(Beginning of Material provided)
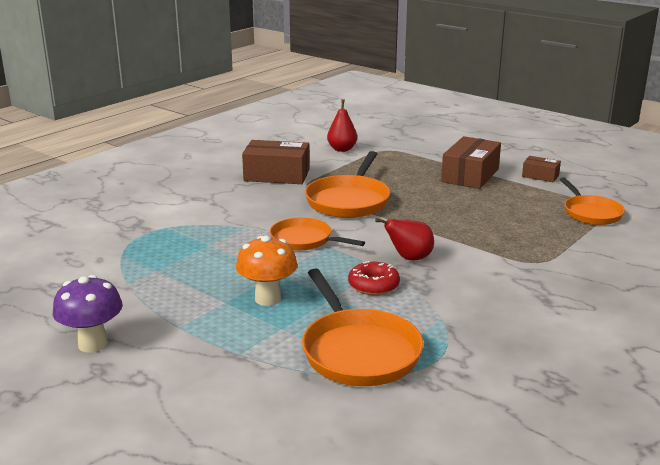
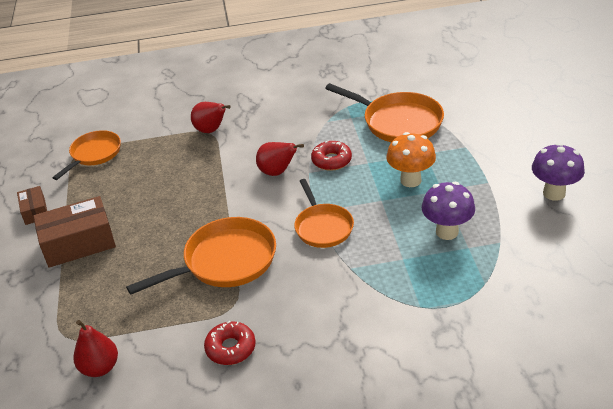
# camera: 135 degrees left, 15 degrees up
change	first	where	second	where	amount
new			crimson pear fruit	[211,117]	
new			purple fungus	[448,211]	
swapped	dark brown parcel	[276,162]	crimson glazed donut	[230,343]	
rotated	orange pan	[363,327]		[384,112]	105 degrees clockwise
(End of Material provided)
> [What is expected] All entries need to be duplicated exactly, apart from the images.

> [The answer]
# camera: 135 degrees left, 15 degrees up
change	first	where	second	where	amount
new			crimson pear fruit	[211,117]	
new			purple fungus	[448,211]	
swapped	dark brown parcel	[276,162]	crimson glazed donut	[230,343]	
rotated	orange pan	[363,327]		[384,112]	105 degrees clockwise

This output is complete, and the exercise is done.